** Opening DATA FOR ANALYSIS block **

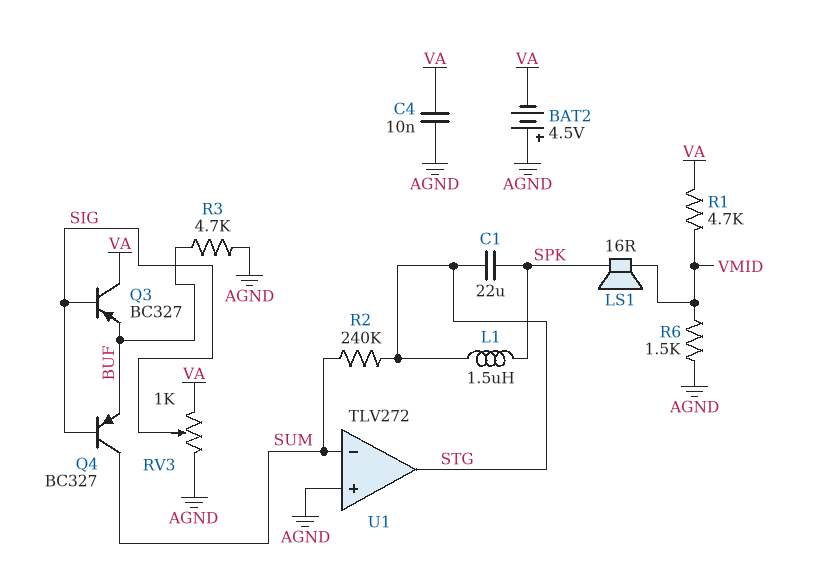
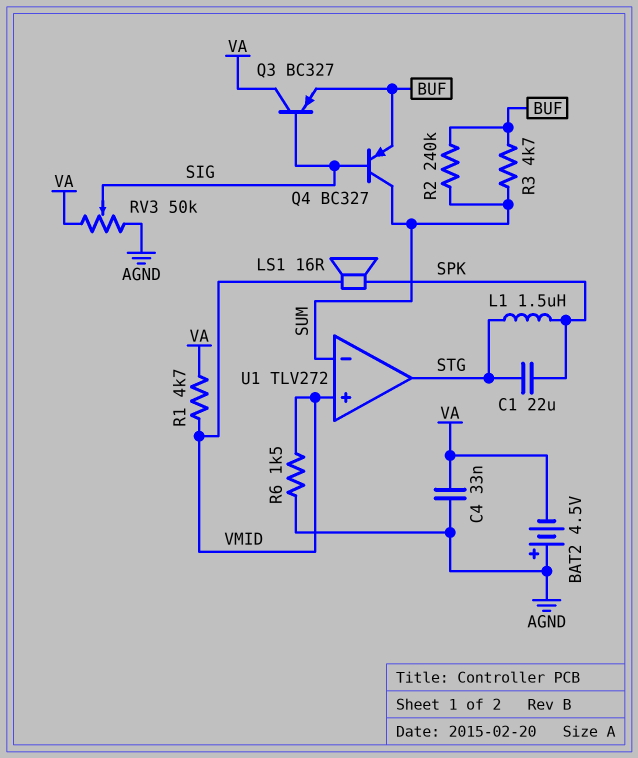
C4: 10nF (AGND, VA) -> 33nF (AGND, VA)
R2: 240k (STG, SUM) -> 240k (BUF, SUM)
R3: 4.7k (AGND, BUF) -> 4.7k (BUF, SUM)
RV3: 1k (AGND, VA, wiper SIG) -> 50k (AGND, VA, wiper SIG)
U1 pin in+: AGND -> VMID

** Closing DATA FOR ANALYSIS block **

WORK TASK:
Once you have counted the lines of the records that contain the word "AGND", give the count and nothing else.

EXERCISE RESPONSE:
4